### Task goal:
Print the records below word for word, beginning with the first line and ending once the line containing "IC204: PL2303 -> HT42B534" is printed.
[Exercise data Boundary: Start]
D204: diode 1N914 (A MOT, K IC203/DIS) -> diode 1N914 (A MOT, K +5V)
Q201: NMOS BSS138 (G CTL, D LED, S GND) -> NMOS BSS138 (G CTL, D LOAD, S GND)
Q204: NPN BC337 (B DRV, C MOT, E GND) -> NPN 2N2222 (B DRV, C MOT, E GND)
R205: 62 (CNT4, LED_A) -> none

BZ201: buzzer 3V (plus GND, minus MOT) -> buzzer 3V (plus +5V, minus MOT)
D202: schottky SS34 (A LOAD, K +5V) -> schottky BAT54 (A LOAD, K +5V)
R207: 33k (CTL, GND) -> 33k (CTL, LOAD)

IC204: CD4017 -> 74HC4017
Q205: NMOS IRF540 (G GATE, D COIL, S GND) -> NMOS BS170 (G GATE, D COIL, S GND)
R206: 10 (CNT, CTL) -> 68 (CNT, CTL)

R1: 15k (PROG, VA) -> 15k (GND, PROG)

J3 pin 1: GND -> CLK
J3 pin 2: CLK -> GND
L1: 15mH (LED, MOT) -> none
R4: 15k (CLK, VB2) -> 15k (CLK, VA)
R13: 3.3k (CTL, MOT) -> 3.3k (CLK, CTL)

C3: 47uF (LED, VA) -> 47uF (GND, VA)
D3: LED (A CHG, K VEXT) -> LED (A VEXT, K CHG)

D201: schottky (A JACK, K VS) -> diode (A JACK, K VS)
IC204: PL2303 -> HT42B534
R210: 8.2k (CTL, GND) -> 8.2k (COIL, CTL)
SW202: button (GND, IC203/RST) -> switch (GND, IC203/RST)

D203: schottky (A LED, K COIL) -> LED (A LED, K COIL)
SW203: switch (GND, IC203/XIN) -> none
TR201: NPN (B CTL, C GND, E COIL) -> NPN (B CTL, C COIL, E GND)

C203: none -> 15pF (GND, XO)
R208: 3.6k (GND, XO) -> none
[Exercise data Boundary: End]
### Answer for the task:
D204: diode 1N914 (A MOT, K IC203/DIS) -> diode 1N914 (A MOT, K +5V)
Q201: NMOS BSS138 (G CTL, D LED, S GND) -> NMOS BSS138 (G CTL, D LOAD, S GND)
Q204: NPN BC337 (B DRV, C MOT, E GND) -> NPN 2N2222 (B DRV, C MOT, E GND)
R205: 62 (CNT4, LED_A) -> none

BZ201: buzzer 3V (plus GND, minus MOT) -> buzzer 3V (plus +5V, minus MOT)
D202: schottky SS34 (A LOAD, K +5V) -> schottky BAT54 (A LOAD, K +5V)
R207: 33k (CTL, GND) -> 33k (CTL, LOAD)

IC204: CD4017 -> 74HC4017
Q205: NMOS IRF540 (G GATE, D COIL, S GND) -> NMOS BS170 (G GATE, D COIL, S GND)
R206: 10 (CNT, CTL) -> 68 (CNT, CTL)

R1: 15k (PROG, VA) -> 15k (GND, PROG)

J3 pin 1: GND -> CLK
J3 pin 2: CLK -> GND
L1: 15mH (LED, MOT) -> none
R4: 15k (CLK, VB2) -> 15k (CLK, VA)
R13: 3.3k (CTL, MOT) -> 3.3k (CLK, CTL)

C3: 47uF (LED, VA) -> 47uF (GND, VA)
D3: LED (A CHG, K VEXT) -> LED (A VEXT, K CHG)

D201: schottky (A JACK, K VS) -> diode (A JACK, K VS)
IC204: PL2303 -> HT42B534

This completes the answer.